RAW DATA:
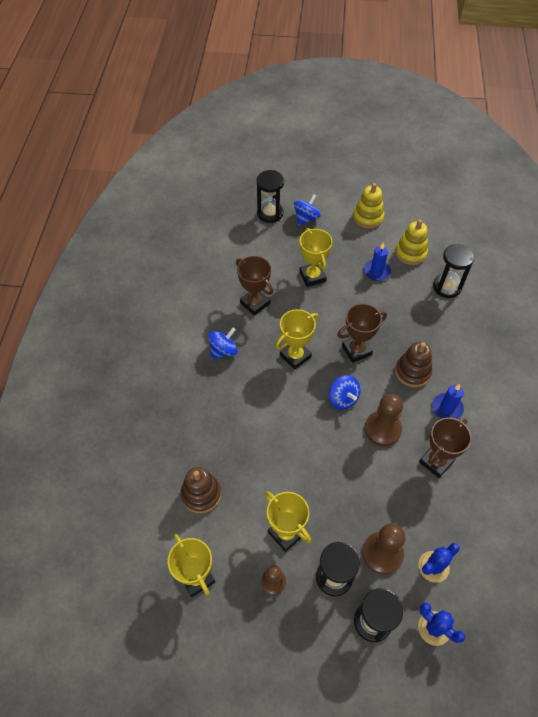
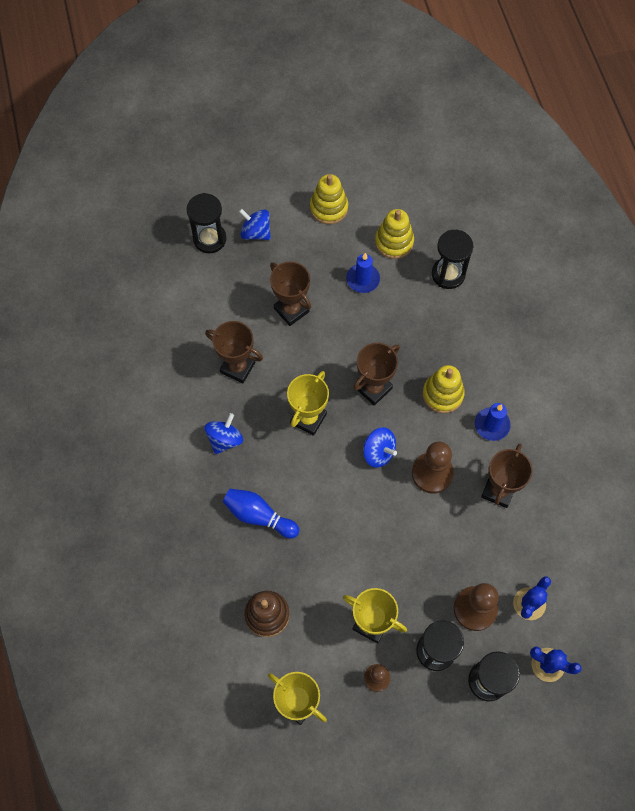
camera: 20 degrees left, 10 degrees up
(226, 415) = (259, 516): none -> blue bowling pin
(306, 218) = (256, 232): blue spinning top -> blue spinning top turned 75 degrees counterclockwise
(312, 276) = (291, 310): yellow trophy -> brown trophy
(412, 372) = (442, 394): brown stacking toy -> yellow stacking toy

...

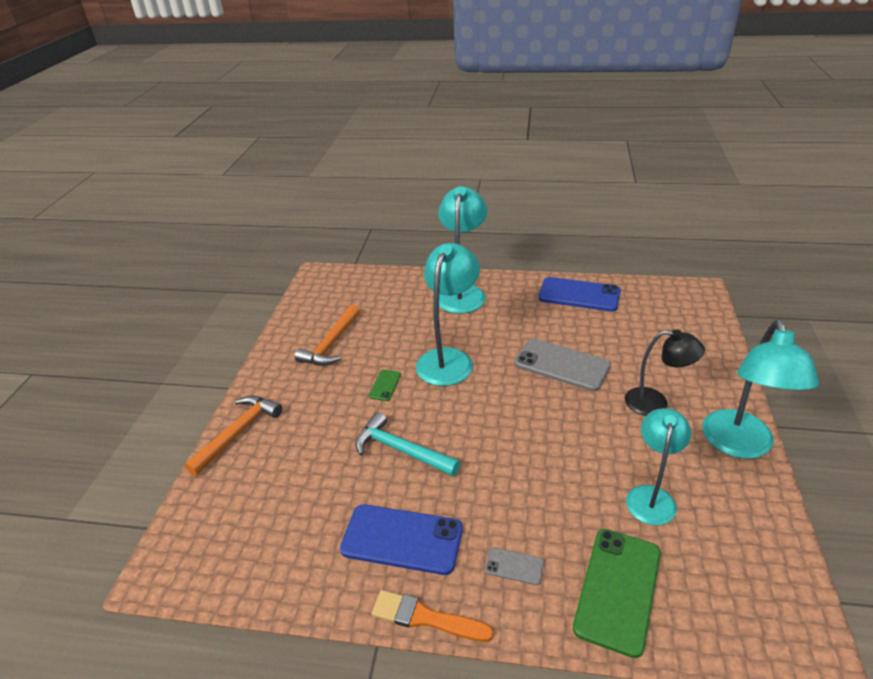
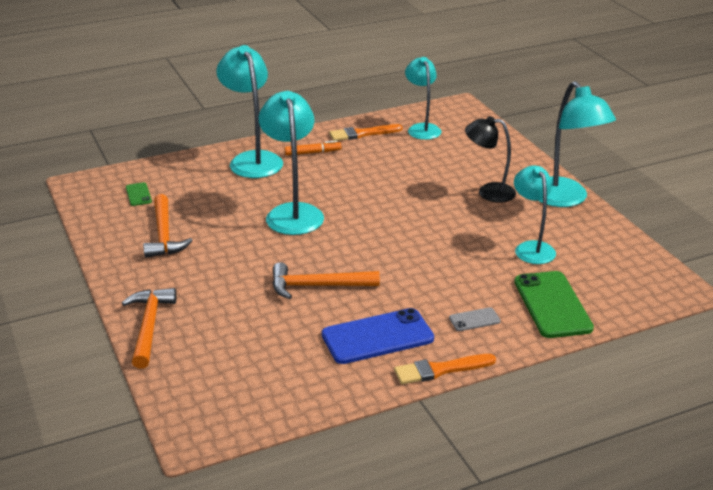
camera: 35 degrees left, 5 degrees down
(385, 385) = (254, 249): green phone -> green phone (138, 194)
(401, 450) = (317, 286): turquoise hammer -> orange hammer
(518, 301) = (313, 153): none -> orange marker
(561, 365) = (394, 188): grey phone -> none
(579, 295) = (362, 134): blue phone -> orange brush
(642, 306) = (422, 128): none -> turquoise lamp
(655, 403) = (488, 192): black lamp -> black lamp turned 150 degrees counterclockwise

WORK TO BE COMPLETED: From the material above, set down exactly the lines between the line holding "camera: 20 degrees left, 10 degrees up" and the line holding "(412, 372) = (442, 394): brown", inclusive. Include nothing else.

EXERCISE OUTPUT:
camera: 20 degrees left, 10 degrees up
(226, 415) = (259, 516): none -> blue bowling pin
(306, 218) = (256, 232): blue spinning top -> blue spinning top turned 75 degrees counterclockwise
(312, 276) = (291, 310): yellow trophy -> brown trophy
(412, 372) = (442, 394): brown stacking toy -> yellow stacking toy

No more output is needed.